| YOUR OBJECTIVE |
Please return the listing below exactly, without any of its pictures.

| DATASET EXCERPT |
▼▼▼

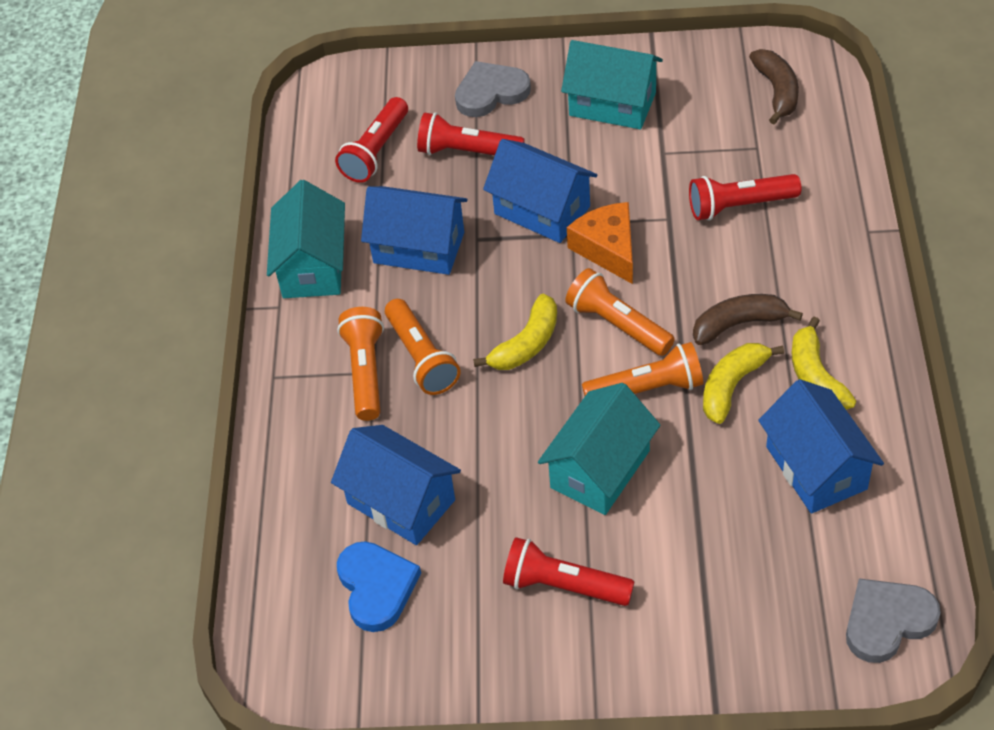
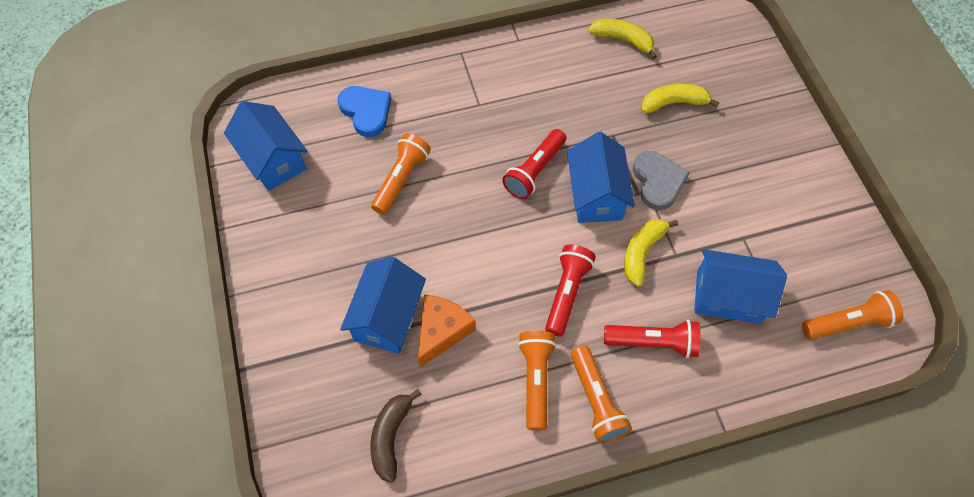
brown banana: 2 -> 1
grey heart: 2 -> 1
red flashlight: 4 -> 3
turquoise house: 3 -> 0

▲▲▲

| ANSWER SPACE |
brown banana: 2 -> 1
grey heart: 2 -> 1
red flashlight: 4 -> 3
turquoise house: 3 -> 0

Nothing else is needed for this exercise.